→ **Goal of the exercise**: Go through the records and count the lines where the string "down" occurs. Reply with the number only.

= = = = =

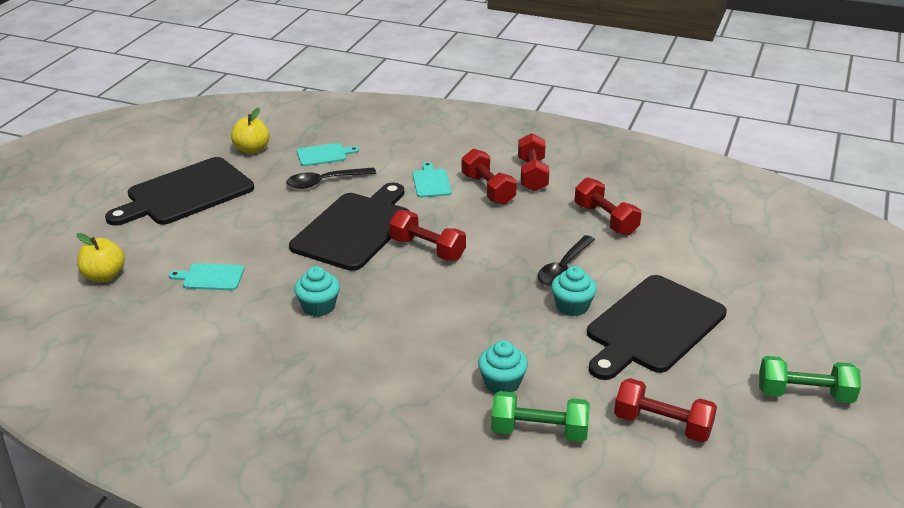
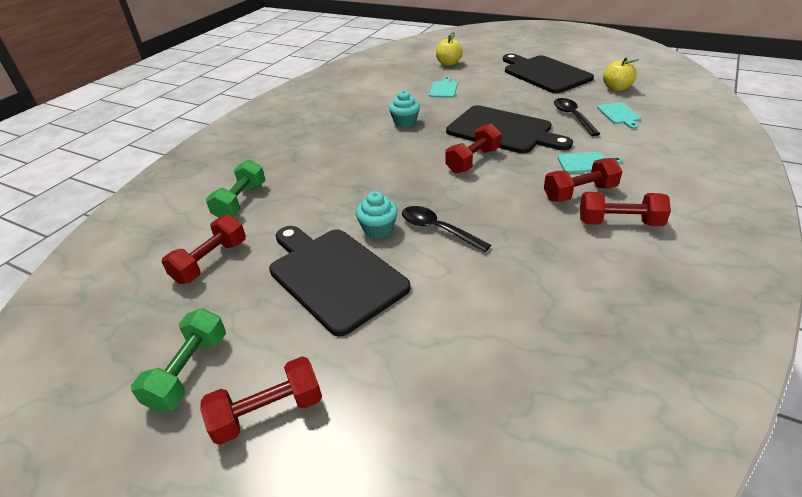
camera: 100 degrees right, 5 degrees up
(502, 383) = (297, 189): turquoise cupcake -> none
(605, 219) = (530, 267): red dumbbell -> red dumbbell (268, 412)

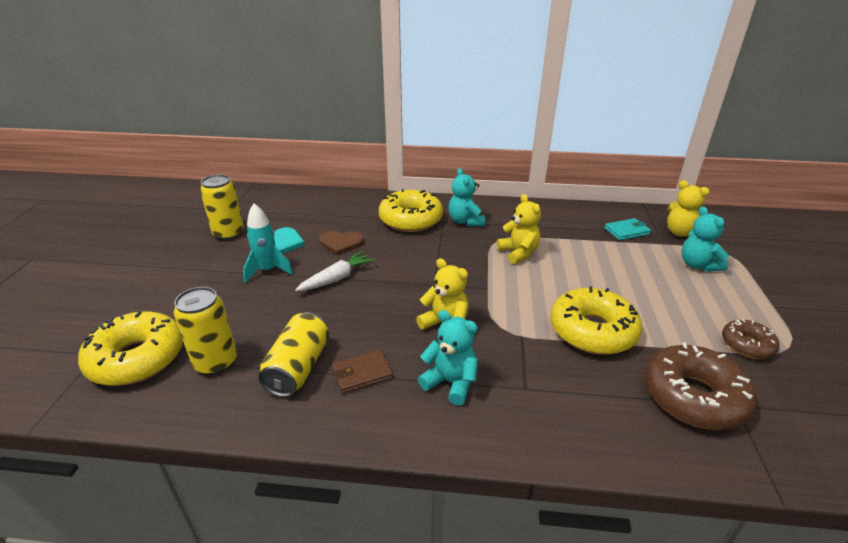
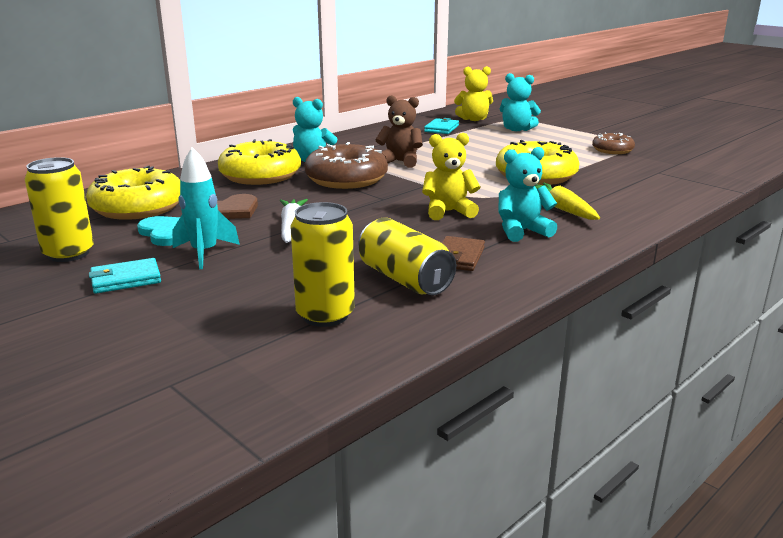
camera: 50 degrees left, 10 degrees down
(137, 358) = (232, 358): yellow donut -> yellow donut (138, 207)
(211, 268) = (125, 279): none -> turquoise wallet
(518, 253) = (400, 162): yellow teddy bear -> brown teddy bear
(531, 383) = (562, 209): none -> yellow carrot
(693, 397) = (638, 177): brown donut -> brown donut (346, 179)

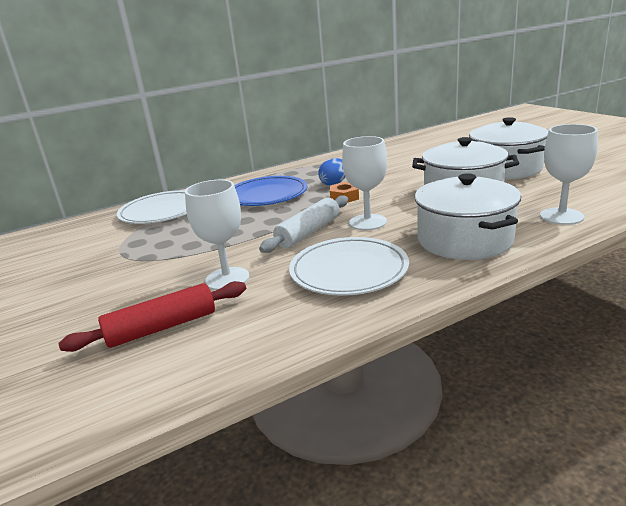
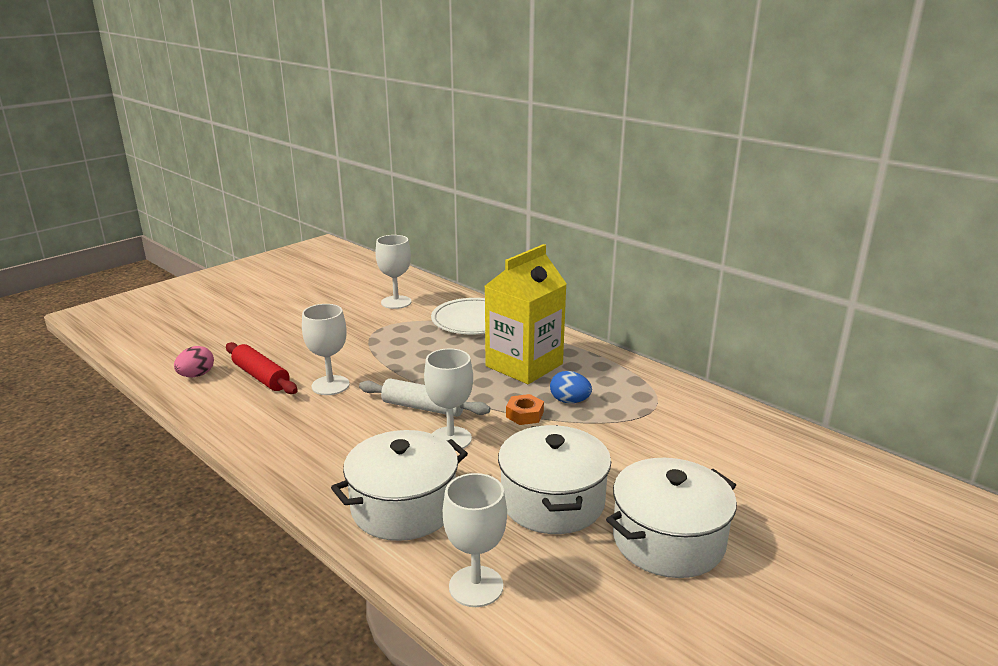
camera: 70 degrees right, 0 degrees up
(68, 246) = (396, 302): none -> white goblet
(99, 389) = (196, 375): none -> pink egg
(267, 195) = (524, 365): blue plate -> yellow carton
(349, 270) = (339, 442): white plate -> none

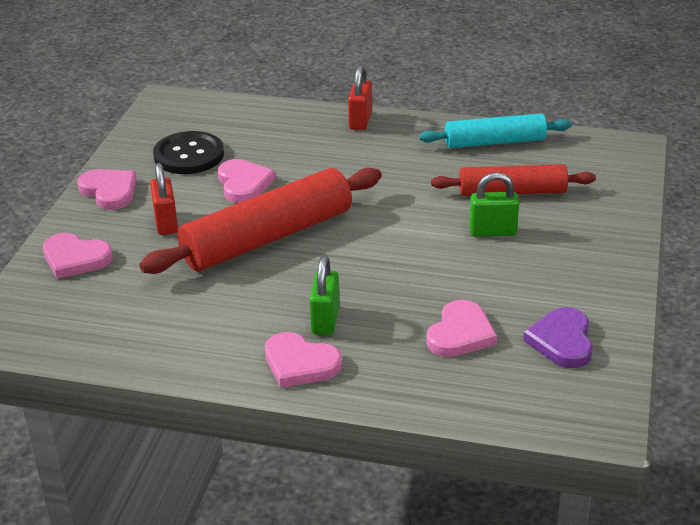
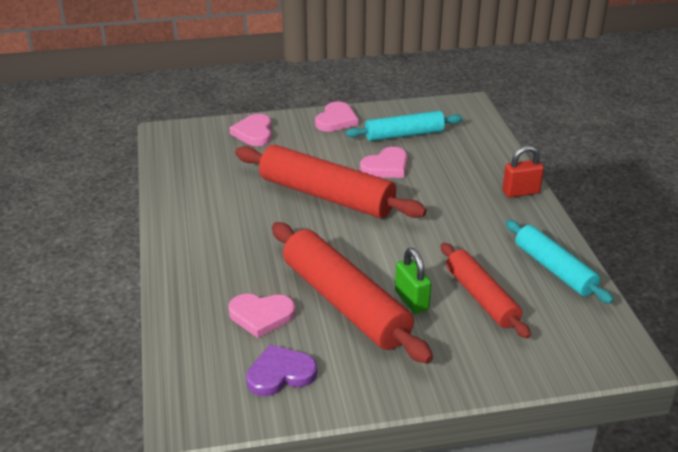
camera: 65 degrees right, 0 degrees up
(166, 223) = (315, 151): red padlock -> none
(189, 155) = (404, 134): black button -> turquoise rolling pin
(300, 364) = (189, 250): pink heart -> none
(325, 320) = (243, 248): green padlock -> none
(472, 273) = (344, 303): none -> red rolling pin

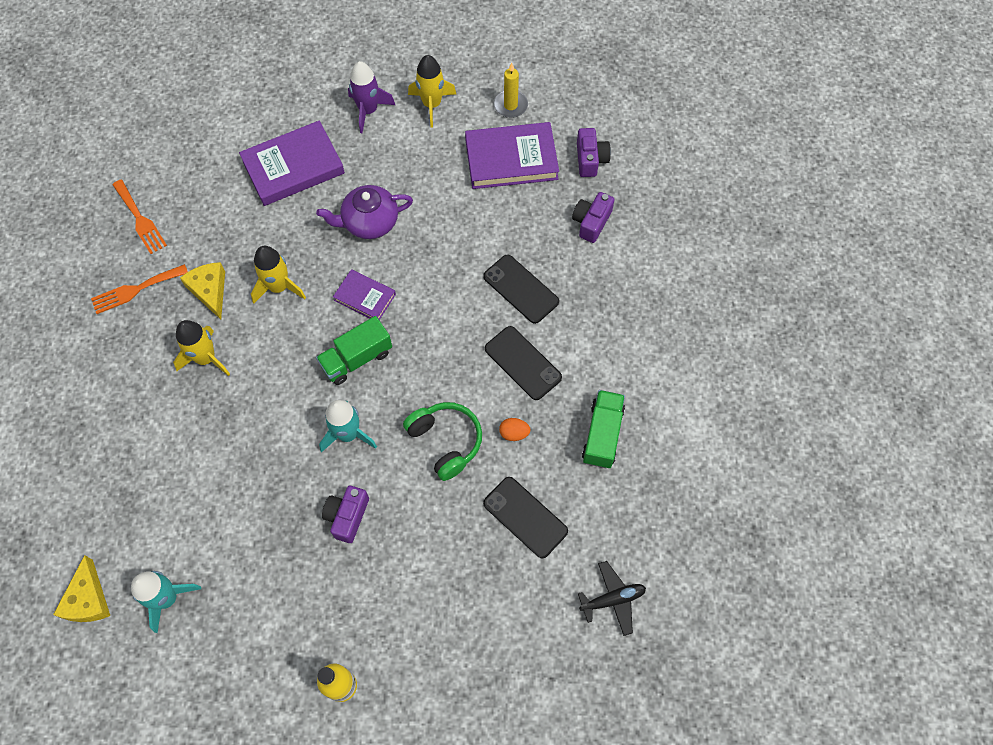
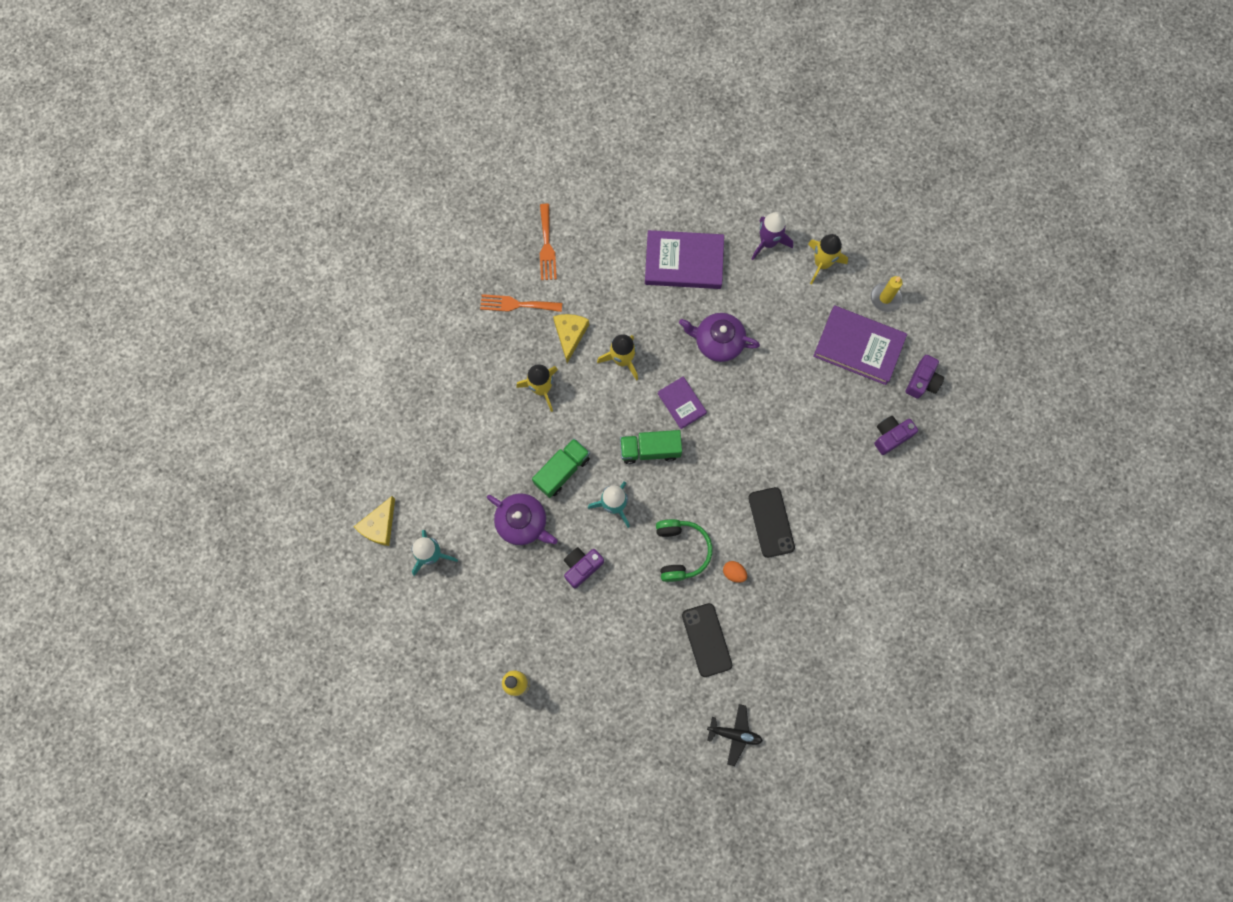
camera: 30 degrees right, 10 degrees up
(256, 506) = (523, 523): none -> purple teapot
(521, 289) = (803, 462): black phone -> none
(602, 435) = (798, 611): green truck -> green truck (562, 471)

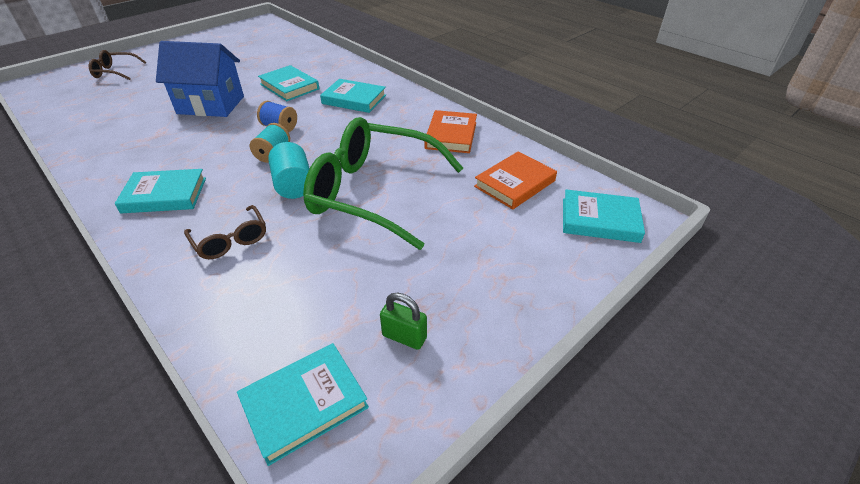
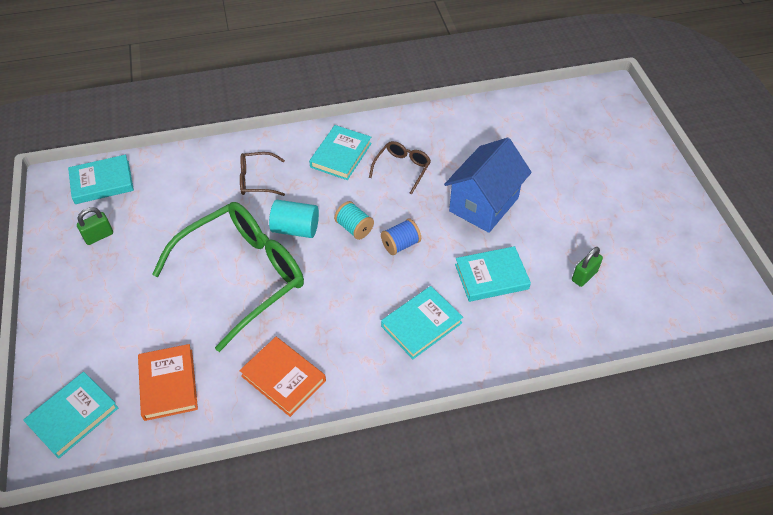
camera: 120 degrees right, 10 degrees up
(115, 72) = (614, 145): brown glasses -> brown glasses (402, 168)
(267, 60) = (584, 276): none -> green padlock
(304, 404) = (102, 182): turquoise book -> turquoise book turned 75 degrees clockwise

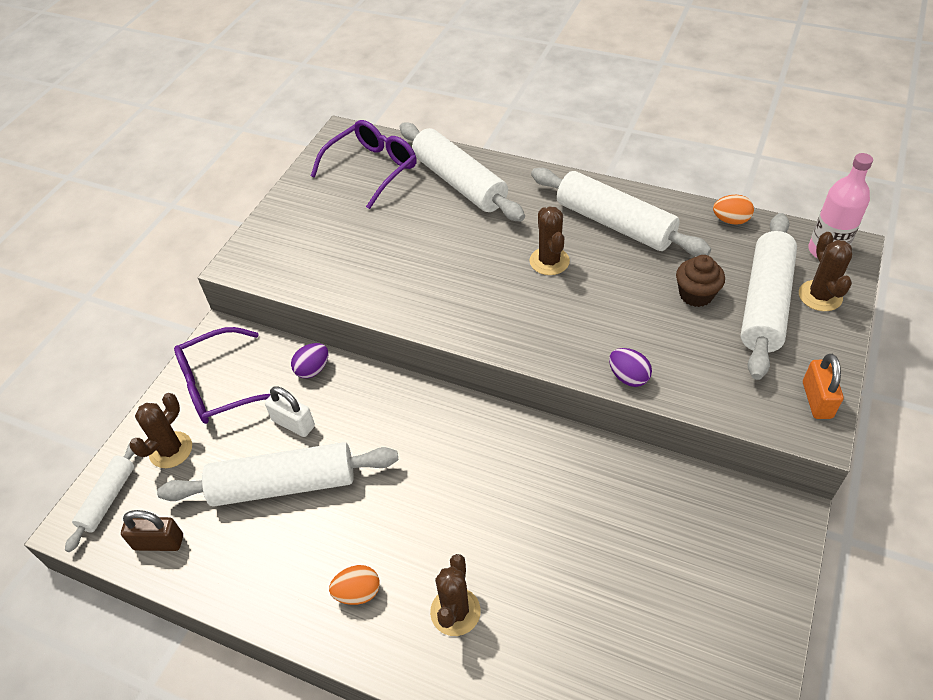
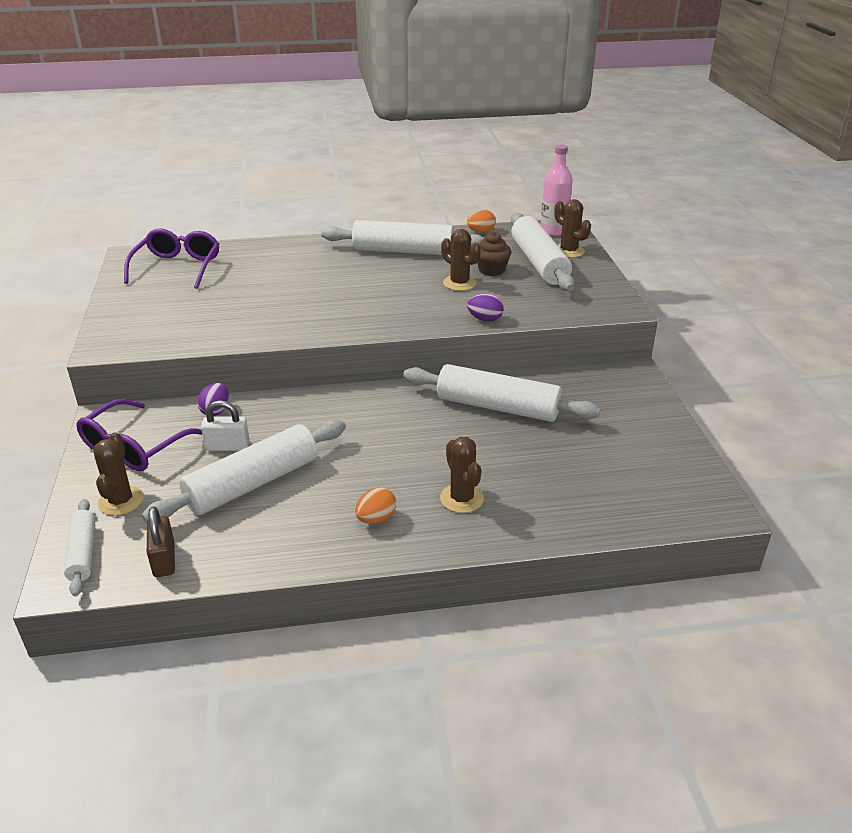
camera: 35 degrees left, 15 degrees down
(159, 542) = (164, 560): brown padlock -> brown padlock turned 75 degrees counterclockwise
(459, 182) = (262, 258): white rolling pin -> white rolling pin (497, 407)
(549, 261) = (373, 280): brown cactus -> brown cactus (459, 283)
(817, 400) = (611, 295): orange padlock -> none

= = = = =

→ **Reply**: 2